Work instruction: From the first line of the data down to and including the line with "cyan trapezoid: (110, 15)", copy everything exactly, leaving out pictures.

──────── Records provided

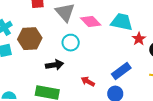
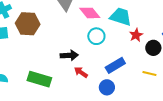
cyan circle: (71, 43) -> (96, 36), moved
black arrow: (55, 65) -> (69, 55), moved

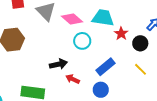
yellow line: (149, 74) -> (141, 69), turned 40

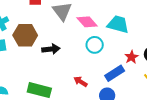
red star: (121, 34) -> (132, 57), moved
black arrow: (58, 64) -> (51, 49), moved

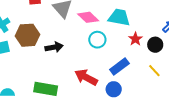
red star: (132, 57) -> (135, 39), moved
red arrow: (80, 82) -> (86, 77), size x1.6

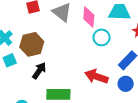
pink diamond: (88, 17) -> (89, 17), turned 60
black arrow: (54, 47) -> (39, 71), moved, turned -36

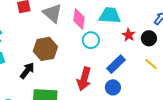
brown hexagon: (32, 44) -> (45, 49), moved
red arrow: (96, 76) -> (84, 79), turned -95

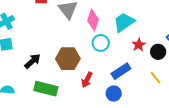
cyan trapezoid: (110, 15) -> (124, 22), turned -50
brown hexagon: (45, 49) -> (68, 59), moved
red arrow: (84, 79) -> (87, 80), size x0.7

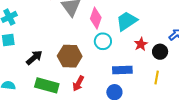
blue rectangle: (121, 71) -> (122, 70), turned 30
yellow line: (155, 78) -> (157, 77), turned 48
red arrow: (87, 80) -> (78, 83), moved

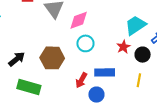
pink diamond: (96, 18) -> (79, 20), turned 50
cyan trapezoid: (127, 21) -> (136, 25), moved
red arrow: (78, 83) -> (81, 80), moved

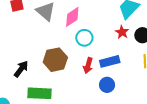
red arrow: (81, 80) -> (88, 66), moved

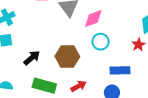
red arrow: (88, 66) -> (79, 86), moved, turned -147

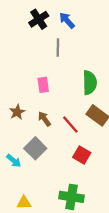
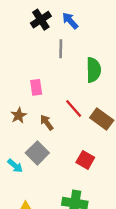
green semicircle: (90, 83) -> (94, 70), moved
pink rectangle: (43, 85) -> (36, 87), moved
red line: (70, 124) -> (74, 108), moved

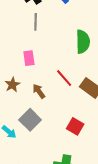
gray line: (61, 49) -> (36, 22), moved

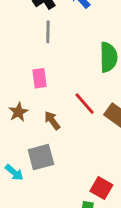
gray square: (30, 120) -> (41, 157), turned 30
red square: (75, 126) -> (101, 188), moved

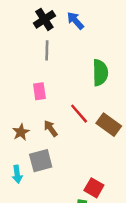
brown star: (18, 112) -> (21, 132), moved
cyan arrow: (14, 173) -> (17, 174), turned 42

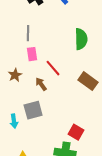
gray line: (47, 50) -> (28, 33), moved
red line: (79, 114) -> (53, 68), moved
brown star: (21, 132) -> (15, 75), moved

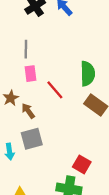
green semicircle: (81, 39) -> (88, 74), moved
brown arrow: (41, 84) -> (28, 111), moved

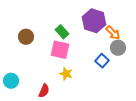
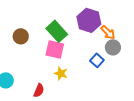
green rectangle: (62, 32) -> (57, 31), size x1.5

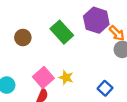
pink square: (55, 49) -> (43, 77), moved, turned 36
blue square: (97, 60) -> (105, 88), moved

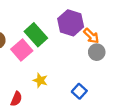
pink square: (43, 77) -> (22, 50), moved

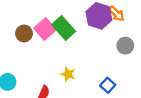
orange arrow: (91, 36) -> (116, 14), moved
pink square: (22, 50) -> (45, 29), moved

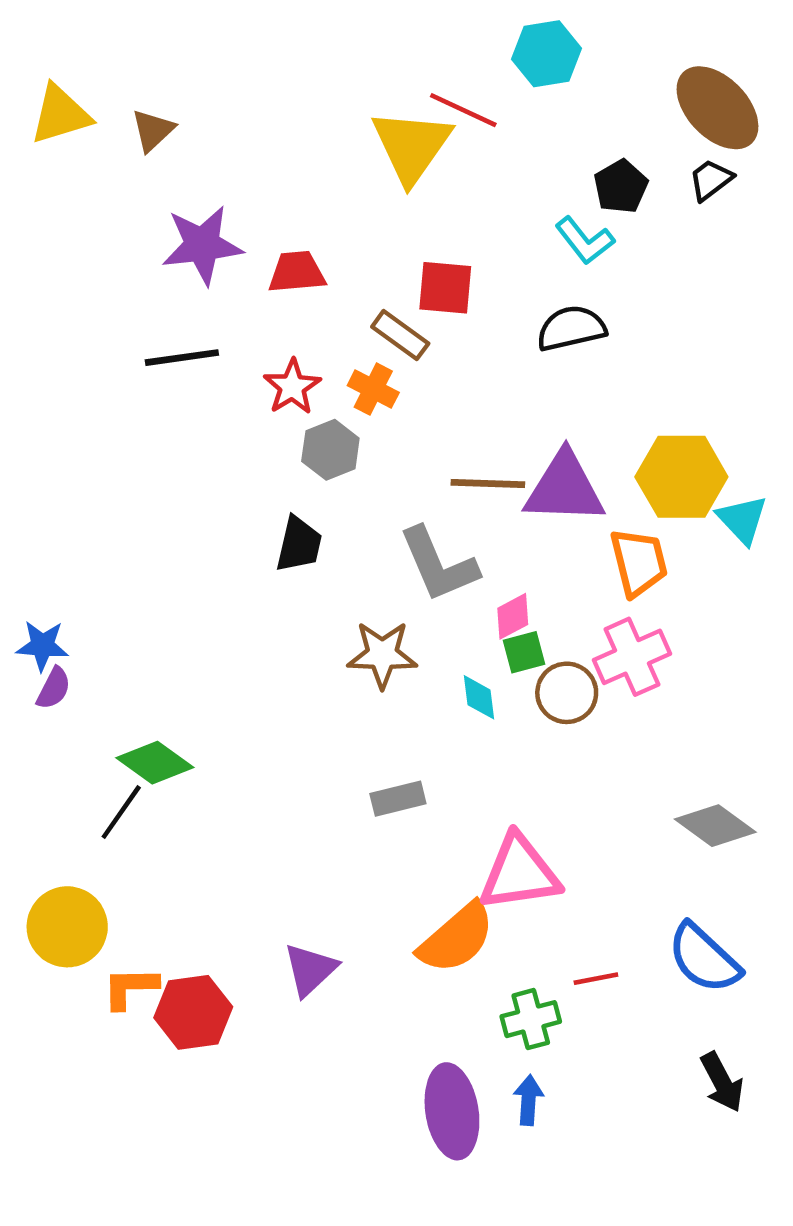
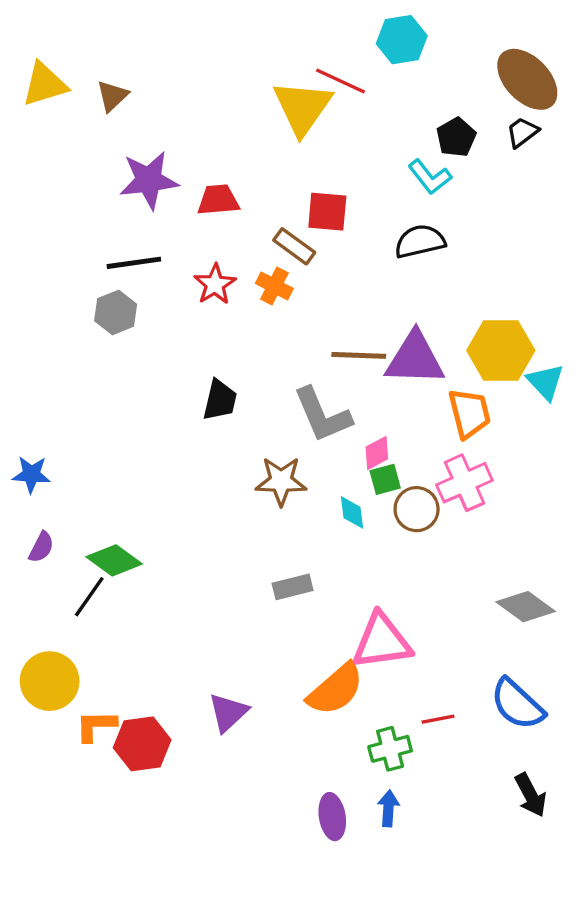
gray hexagon: (330, 450) -> (116, 312), moved
purple semicircle: (54, 688) -> (41, 547), moved
purple ellipse: (452, 1111) -> (332, 817), size x0.7

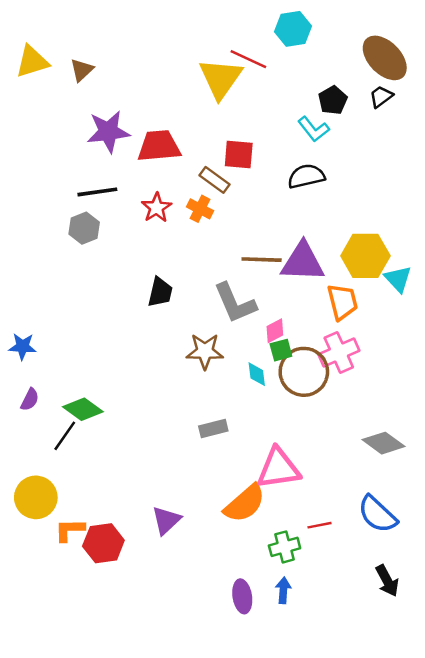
red trapezoid: (218, 200) -> (159, 146), size x1.4
brown circle: (417, 509) -> (304, 372), size x1.5

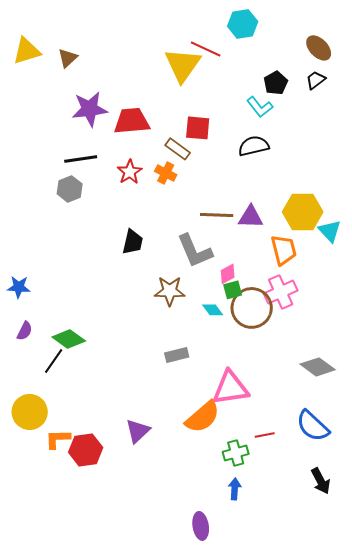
brown ellipse: (385, 58) -> (319, 48), size x0.7
purple triangle: (303, 262) -> (251, 217), size x0.7
cyan diamond: (257, 374) -> (213, 310), turned -30
purple ellipse: (242, 596) -> (201, 526), moved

────────────────

Reply:
cyan circle: (71, 43) -> (96, 36), moved
black arrow: (55, 65) -> (69, 55), moved

yellow line: (149, 74) -> (141, 69), turned 40

red star: (121, 34) -> (132, 57), moved
black arrow: (58, 64) -> (51, 49), moved

red star: (132, 57) -> (135, 39), moved
red arrow: (80, 82) -> (86, 77), size x1.6

pink diamond: (88, 17) -> (89, 17), turned 60
black arrow: (54, 47) -> (39, 71), moved, turned -36

brown hexagon: (32, 44) -> (45, 49), moved
red arrow: (96, 76) -> (84, 79), turned -95

cyan trapezoid: (110, 15) -> (124, 22), turned -50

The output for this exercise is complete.